• **Task statement**: Look below for the line that contains "BT2: 3.7V (plus", then copy it and each following line exactly, through and including the line that contains "R17: 8.2k (IC5/out, P1/1)".

++++ Task input ++++

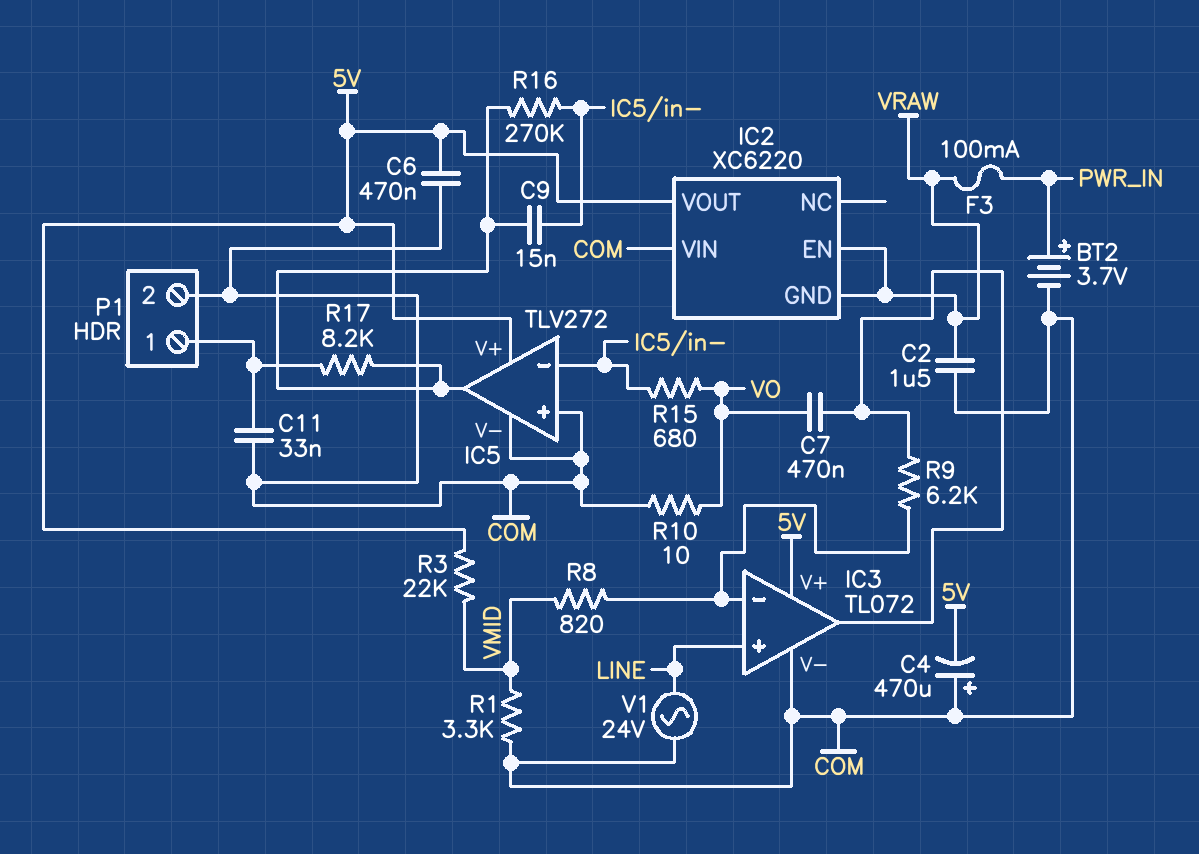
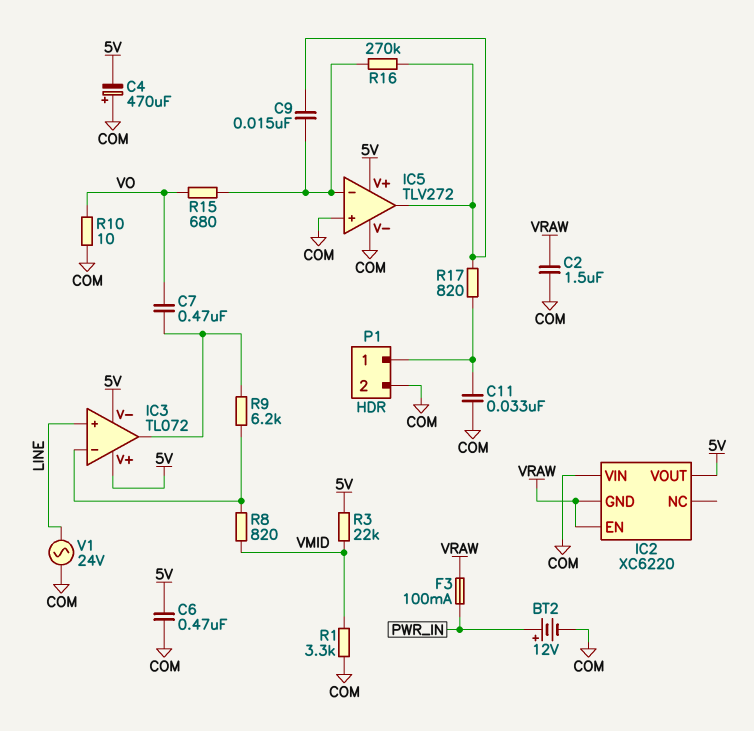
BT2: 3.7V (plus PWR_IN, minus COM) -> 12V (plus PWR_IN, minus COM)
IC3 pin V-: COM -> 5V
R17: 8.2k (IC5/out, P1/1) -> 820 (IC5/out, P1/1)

++++
++++ Task input ++++

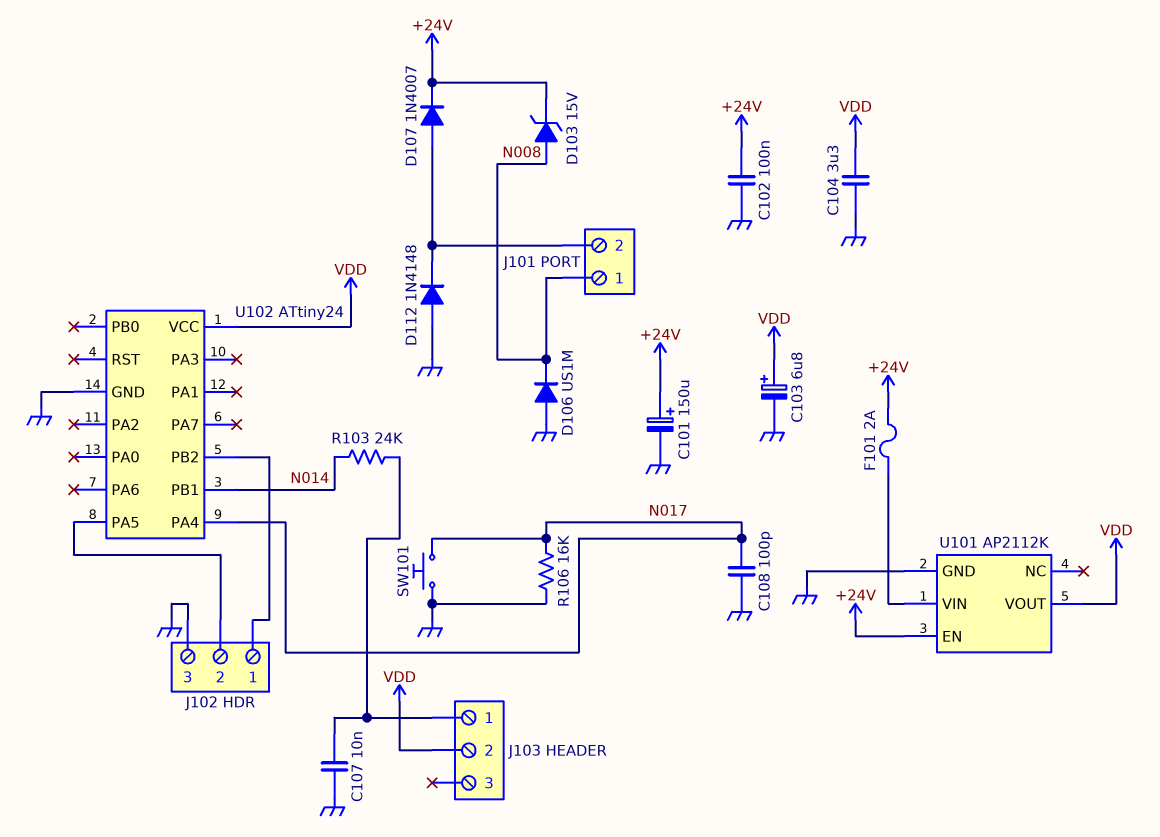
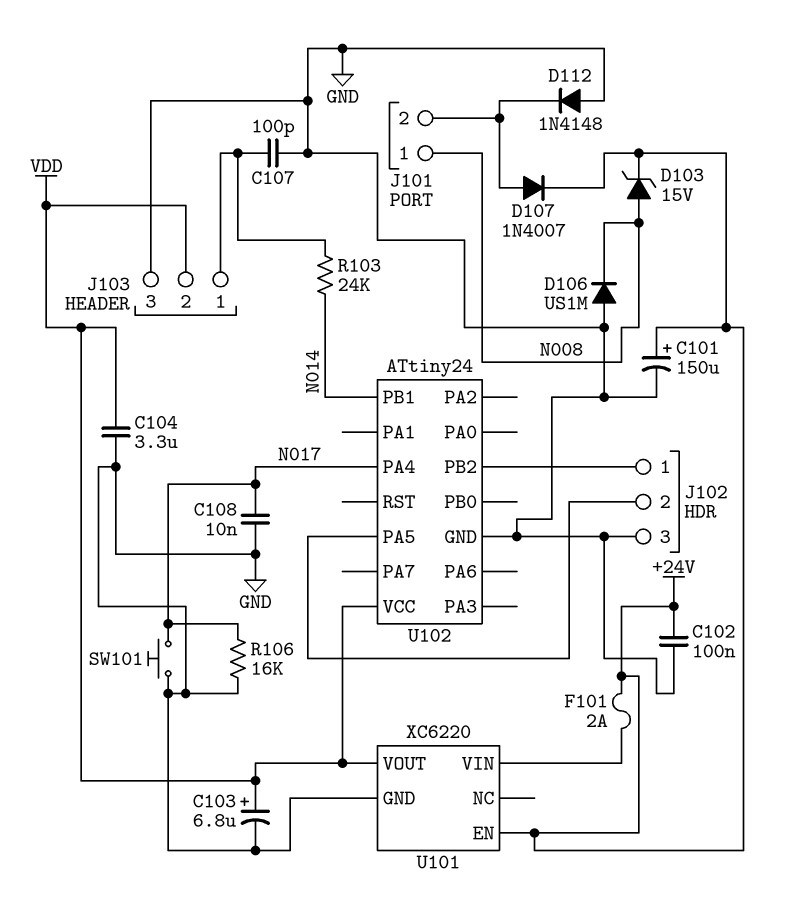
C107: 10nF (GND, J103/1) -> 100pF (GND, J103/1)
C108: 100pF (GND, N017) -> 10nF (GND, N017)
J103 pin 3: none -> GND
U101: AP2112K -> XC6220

++++
++++ Task input ++++

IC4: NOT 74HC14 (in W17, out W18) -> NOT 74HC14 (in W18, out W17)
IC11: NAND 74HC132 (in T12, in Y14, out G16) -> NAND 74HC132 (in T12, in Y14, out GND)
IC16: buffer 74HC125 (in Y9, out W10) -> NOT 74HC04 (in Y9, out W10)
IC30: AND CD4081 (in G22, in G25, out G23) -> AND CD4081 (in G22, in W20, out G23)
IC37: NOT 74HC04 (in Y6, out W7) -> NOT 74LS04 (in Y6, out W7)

++++

• **Answer space**:
BT2: 3.7V (plus PWR_IN, minus COM) -> 12V (plus PWR_IN, minus COM)
IC3 pin V-: COM -> 5V
R17: 8.2k (IC5/out, P1/1) -> 820 (IC5/out, P1/1)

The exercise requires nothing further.